Problem statement :: Transcribe the data in full and exactly, omitting any pictures.

Segment Start: Dataset content

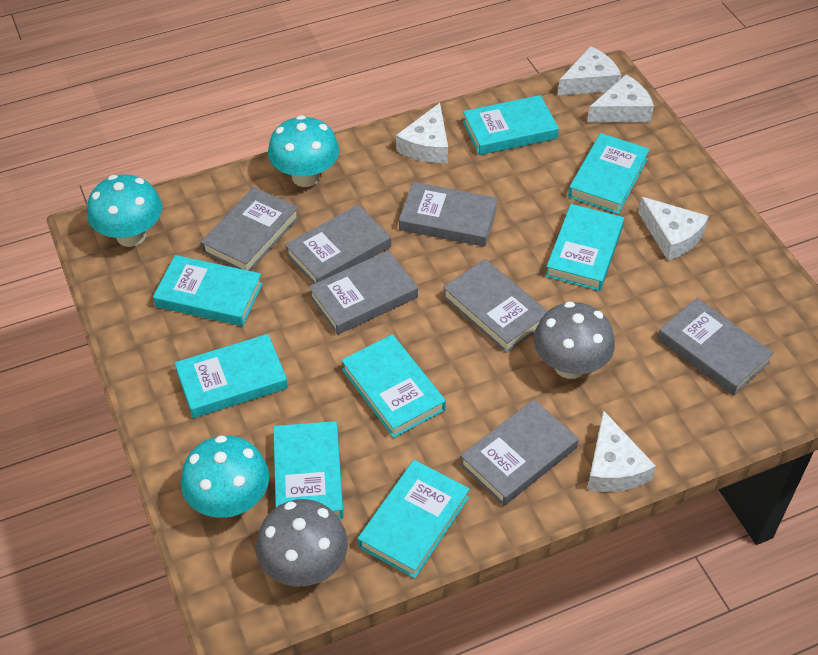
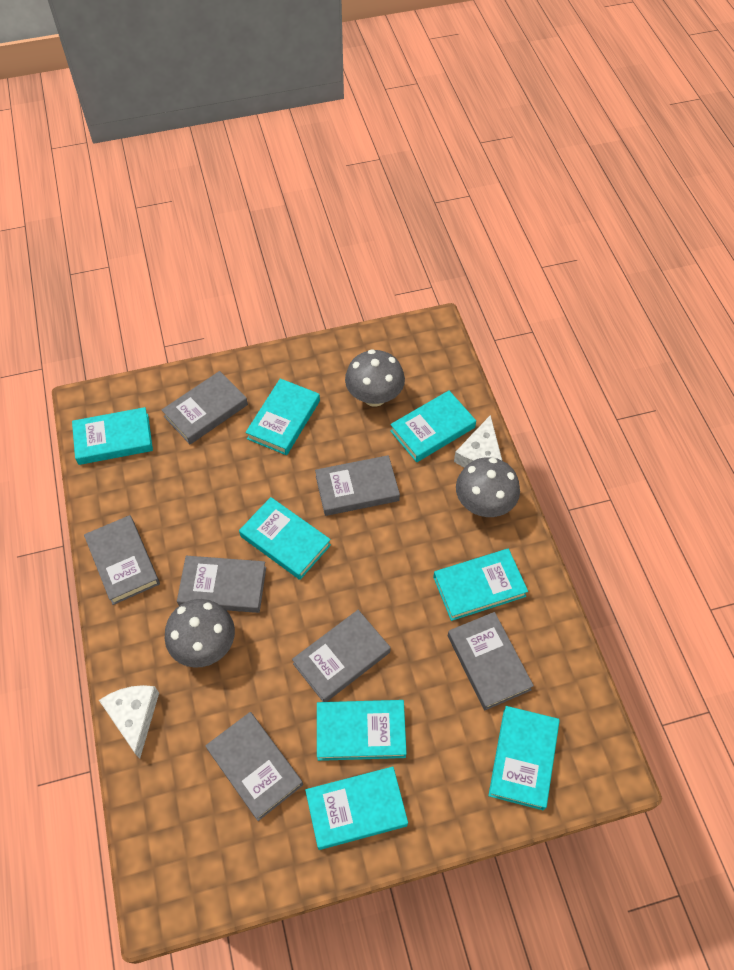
grey mushroom: 2 -> 3
turquoise mushroom: 3 -> 0
white cheese: 5 -> 2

Segment End: Dataset content

Result below ::
grey mushroom: 2 -> 3
turquoise mushroom: 3 -> 0
white cheese: 5 -> 2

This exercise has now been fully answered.